(Object state change records)
----------

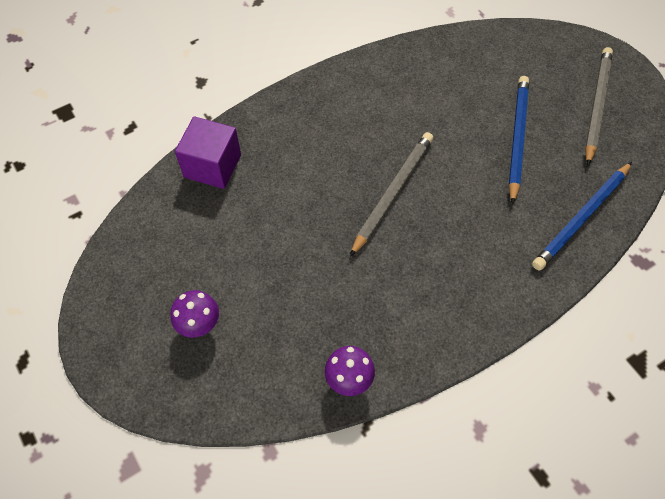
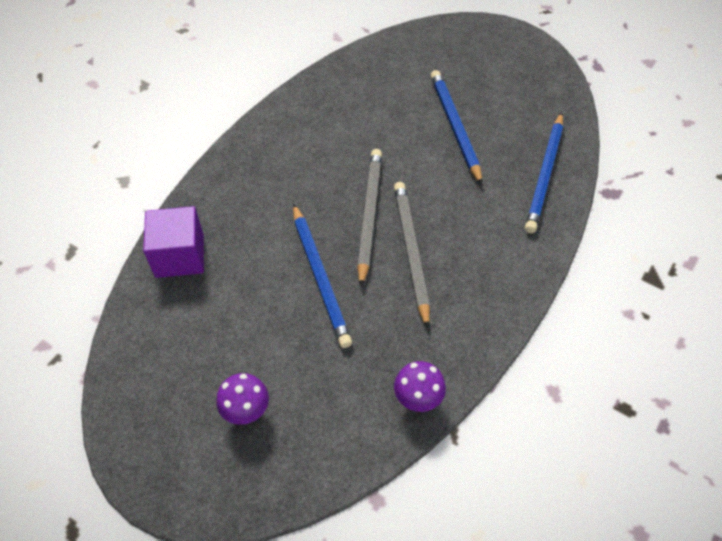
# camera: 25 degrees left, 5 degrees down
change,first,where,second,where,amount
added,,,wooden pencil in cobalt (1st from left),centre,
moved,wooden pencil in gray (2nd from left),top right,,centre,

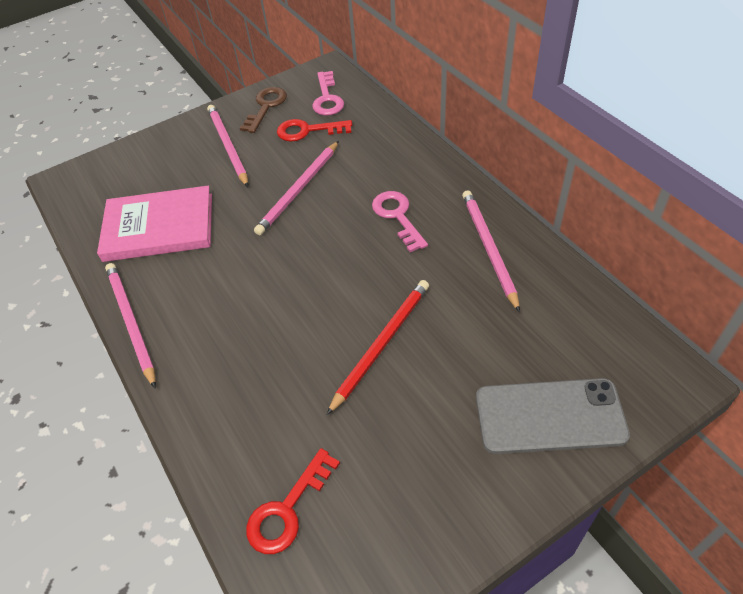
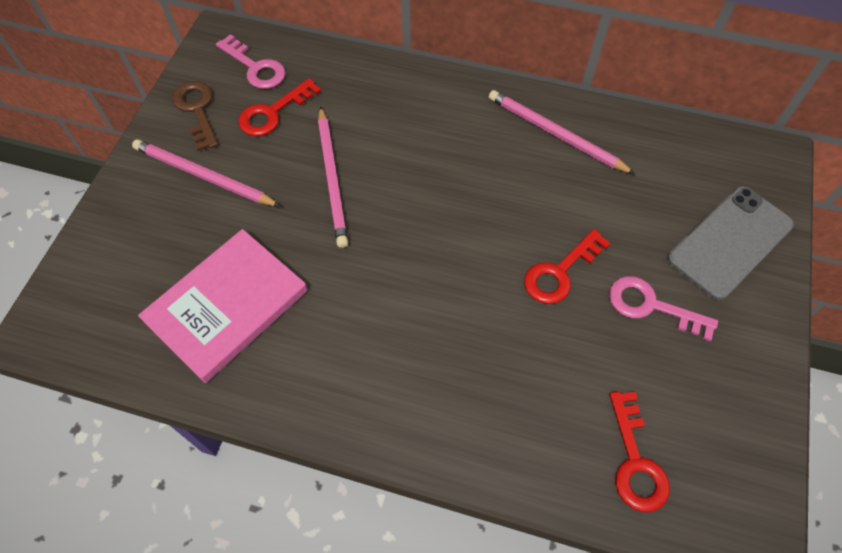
# camera: 45 degrees left, 10 degrees up
change,first,where,second,where,amount
removed,wooden pencil in rosy (1st from left),middle left,,,
moved,key in rosy (2nd from left),centre,,middle right,
replaced,wooden pencil in scarlet,centre,key in scarlet (2nd from left),middle right,

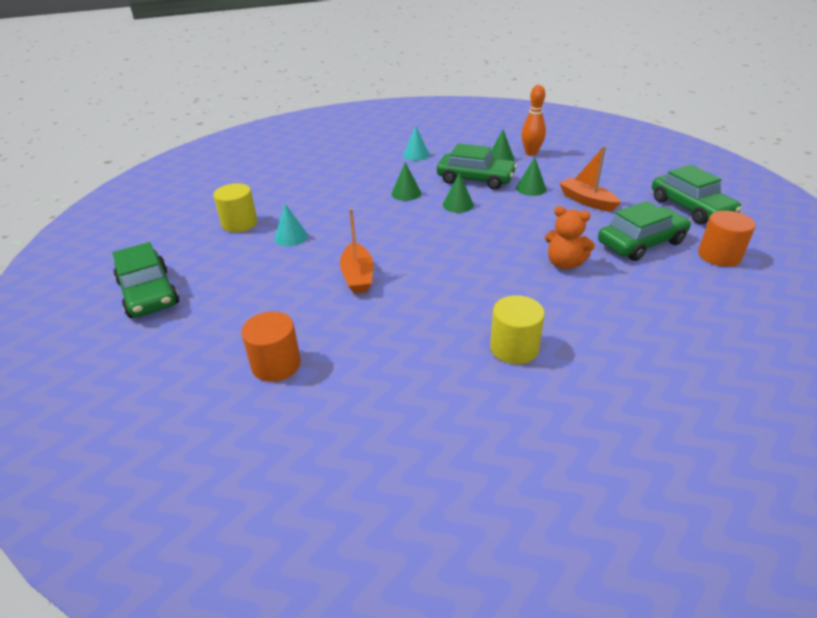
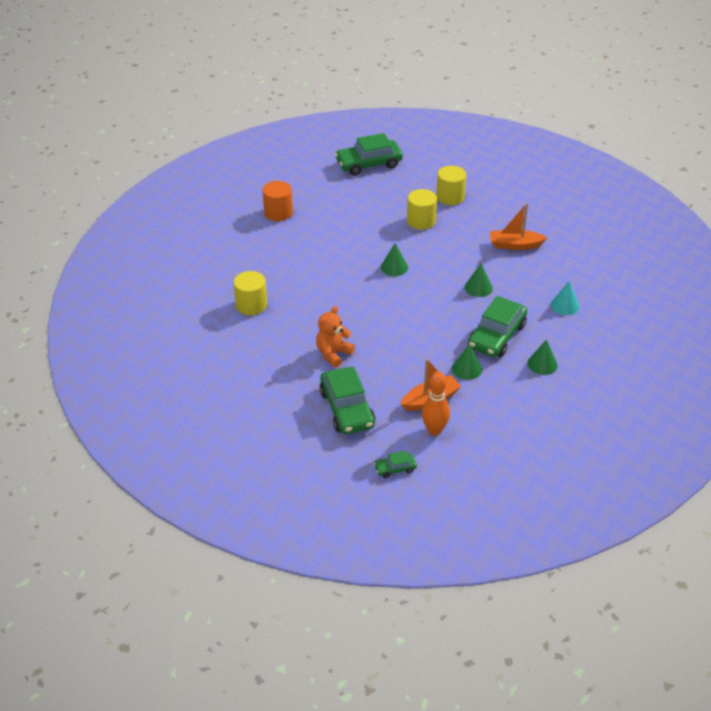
# camera: 100 degrees right, 5 degrees up
change,first,where,second,where,amount
removed,cylinder in bright orange (2nd from left),middle right,,,
moved,toy boat in bright orange (1st from left in the first image),centre,toy boat in bright orange (2nd from left),top right,
moved,cone shape in emerald (2nd from left in the first image),top centre,cone shape in emerald (1st from left),centre,
moved,tenpin in bright orange,top centre,,centre,
replaced,cone shape in turquoise (1st from left),centre,cylinder in bright yellow (2nd from left),top centre,
resized,car in emerald (4th from left in the first image),top right,car in emerald (3rd from left),centre,x0.47

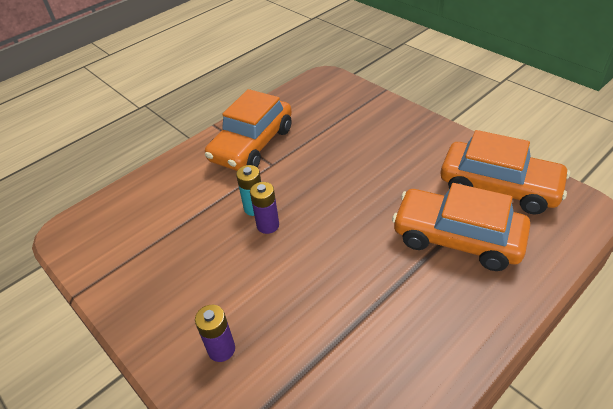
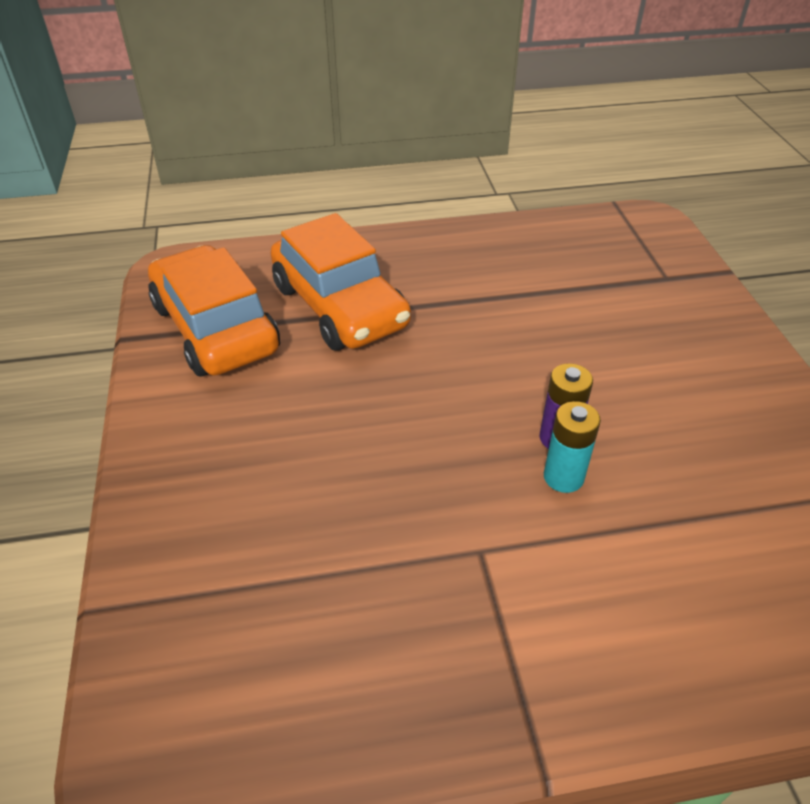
# camera: 150 degrees left, 0 degrees up
change,first,where,second,where,amount
removed,AA battery in purple (1st from left),bottom centre,,,
removed,car in bright orange (1st from left),top centre,,,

----------

**Exercise goal**
Would you write each entry out again exactly, omitting the images?

**Solution for this task**
# camera: 25 degrees left, 5 degrees down
change,first,where,second,where,amount
added,,,wooden pencil in cobalt (1st from left),centre,
moved,wooden pencil in gray (2nd from left),top right,,centre,

# camera: 45 degrees left, 10 degrees up
change,first,where,second,where,amount
removed,wooden pencil in rosy (1st from left),middle left,,,
moved,key in rosy (2nd from left),centre,,middle right,
replaced,wooden pencil in scarlet,centre,key in scarlet (2nd from left),middle right,

# camera: 100 degrees right, 5 degrees up
change,first,where,second,where,amount
removed,cylinder in bright orange (2nd from left),middle right,,,
moved,toy boat in bright orange (1st from left in the first image),centre,toy boat in bright orange (2nd from left),top right,
moved,cone shape in emerald (2nd from left in the first image),top centre,cone shape in emerald (1st from left),centre,
moved,tenpin in bright orange,top centre,,centre,
replaced,cone shape in turquoise (1st from left),centre,cylinder in bright yellow (2nd from left),top centre,
resized,car in emerald (4th from left in the first image),top right,car in emerald (3rd from left),centre,x0.47

# camera: 150 degrees left, 0 degrees up
change,first,where,second,where,amount
removed,AA battery in purple (1st from left),bottom centre,,,
removed,car in bright orange (1st from left),top centre,,,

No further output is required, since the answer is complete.